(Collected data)
===
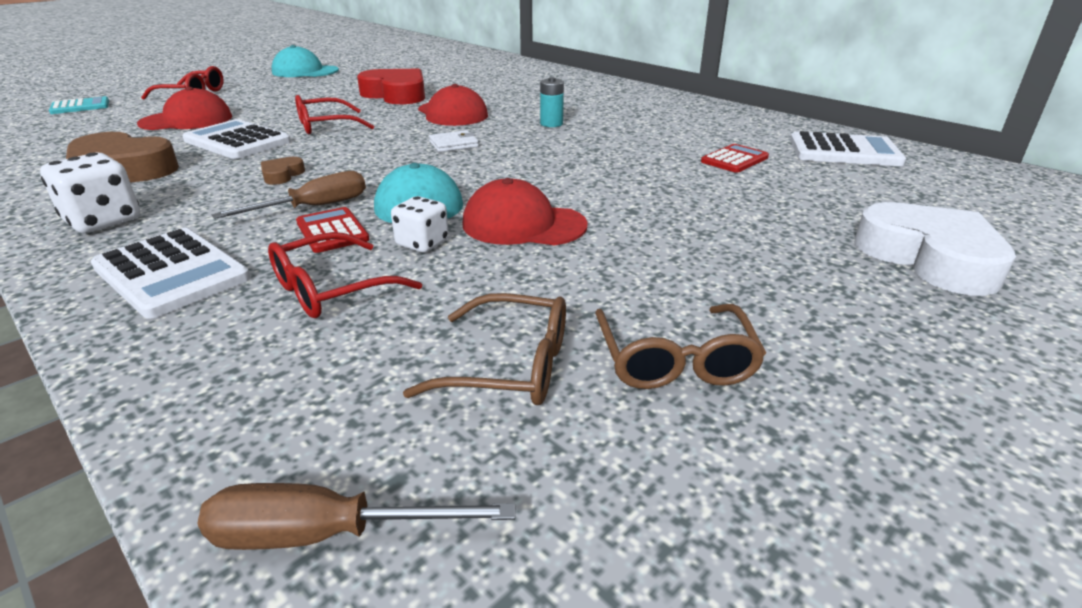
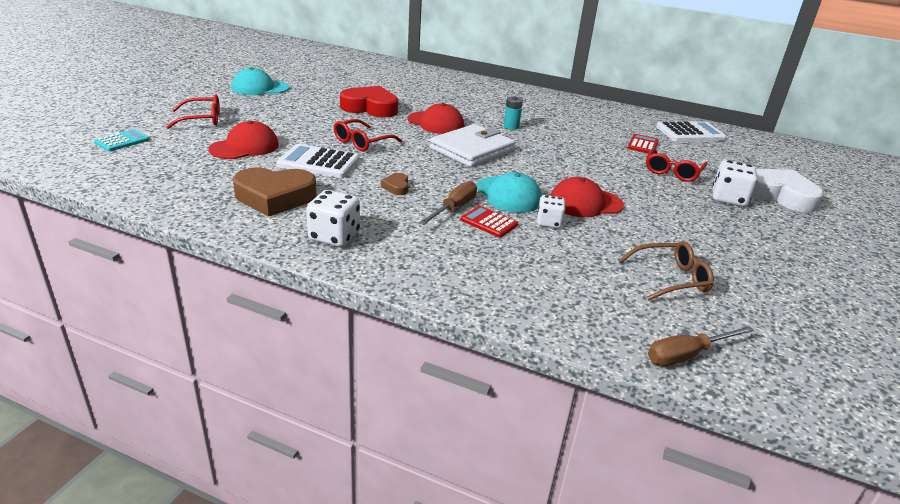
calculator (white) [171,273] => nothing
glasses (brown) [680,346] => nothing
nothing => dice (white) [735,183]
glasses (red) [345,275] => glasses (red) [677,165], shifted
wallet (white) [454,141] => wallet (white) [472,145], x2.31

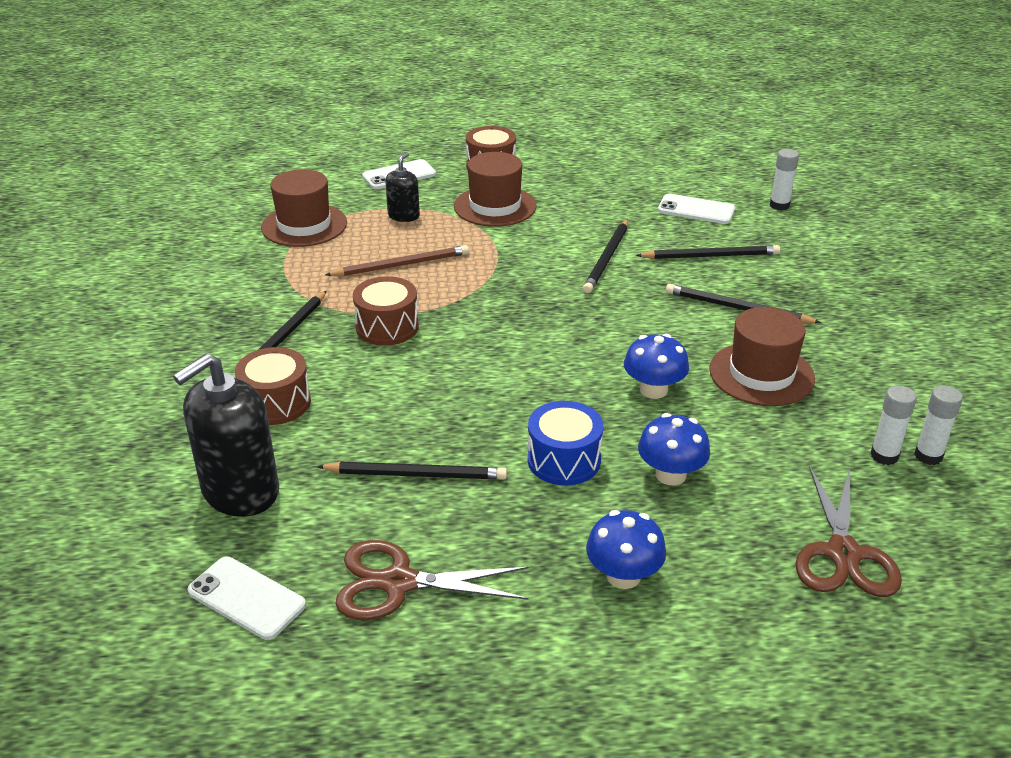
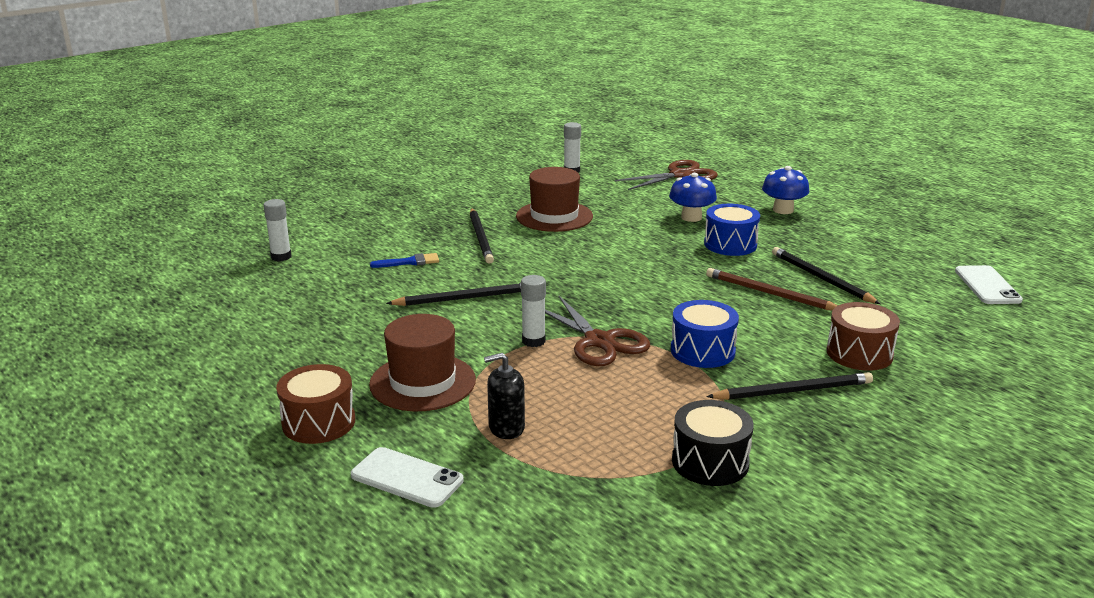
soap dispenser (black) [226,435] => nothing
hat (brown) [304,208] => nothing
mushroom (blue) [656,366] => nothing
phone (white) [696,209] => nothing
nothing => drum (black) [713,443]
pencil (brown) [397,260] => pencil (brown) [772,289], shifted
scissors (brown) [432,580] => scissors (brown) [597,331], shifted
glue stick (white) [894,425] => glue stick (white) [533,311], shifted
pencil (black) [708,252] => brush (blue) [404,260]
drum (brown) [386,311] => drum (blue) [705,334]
===
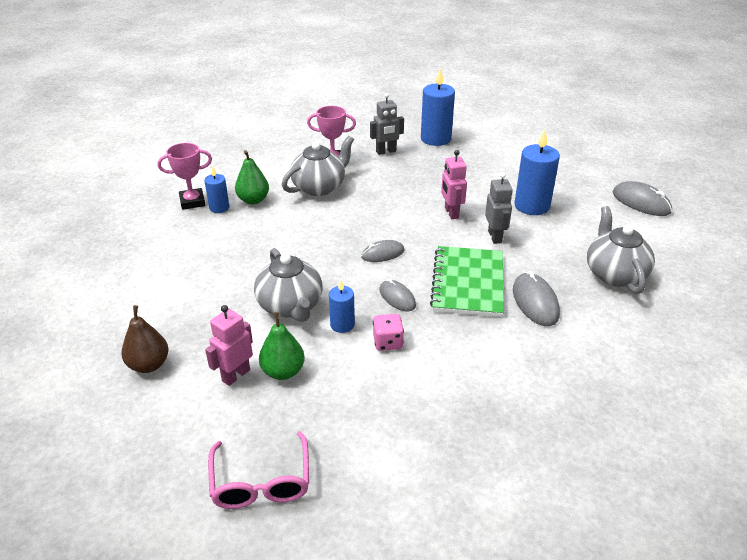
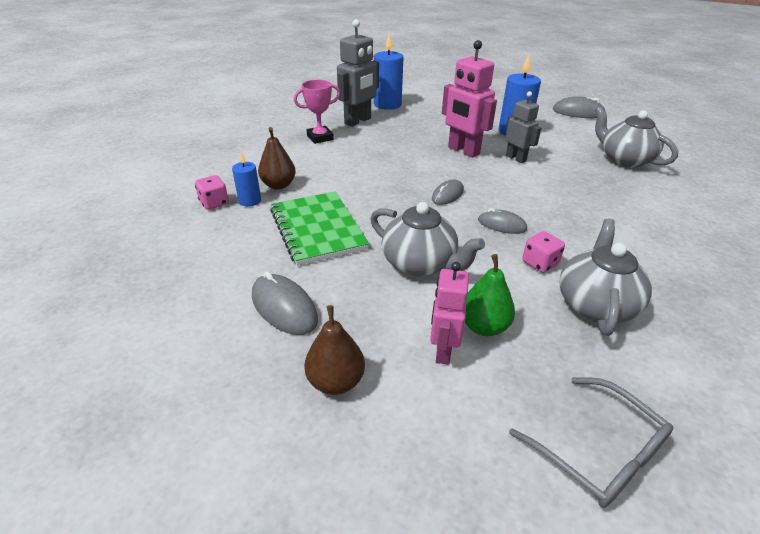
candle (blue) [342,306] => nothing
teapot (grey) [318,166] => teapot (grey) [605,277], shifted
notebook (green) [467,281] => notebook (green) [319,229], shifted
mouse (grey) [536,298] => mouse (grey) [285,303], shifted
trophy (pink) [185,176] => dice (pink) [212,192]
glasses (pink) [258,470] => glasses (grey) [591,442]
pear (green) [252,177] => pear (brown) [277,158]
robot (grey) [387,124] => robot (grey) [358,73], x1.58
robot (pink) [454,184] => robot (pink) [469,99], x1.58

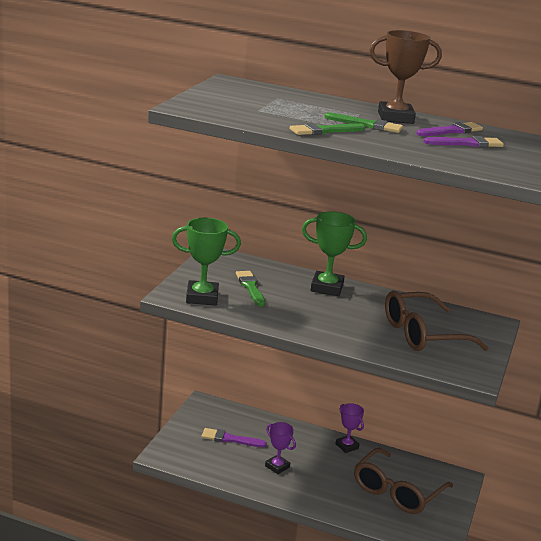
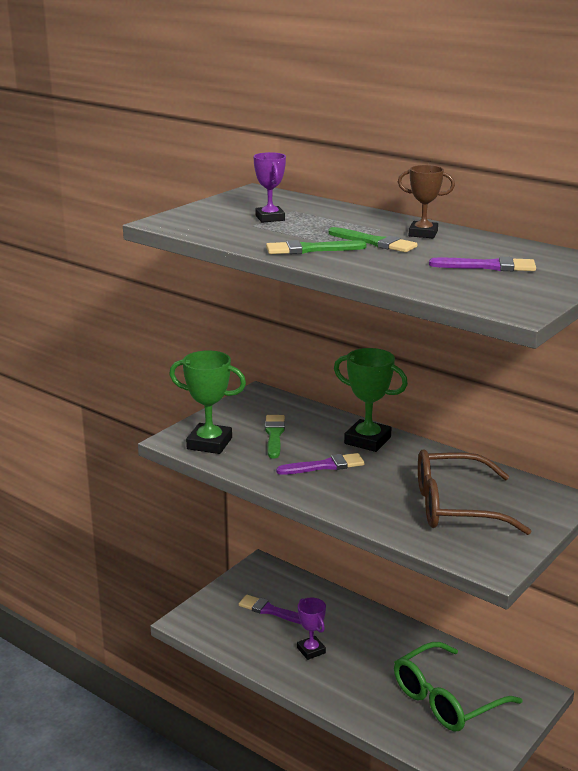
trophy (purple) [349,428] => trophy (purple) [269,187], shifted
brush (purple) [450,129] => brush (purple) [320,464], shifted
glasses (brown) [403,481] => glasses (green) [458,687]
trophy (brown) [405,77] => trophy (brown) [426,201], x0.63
===
**EXERCISE PROMPT**
Using the entries above, give again exactly the lines from the line holding "calculator (white) [171,273] => nothing" through the line holding "glasses (red) [345,275]". Include both end lines and nothing else.

**OUTPUT OF THE TASK**
calculator (white) [171,273] => nothing
glasses (brown) [680,346] => nothing
nothing => dice (white) [735,183]
glasses (red) [345,275] => glasses (red) [677,165], shifted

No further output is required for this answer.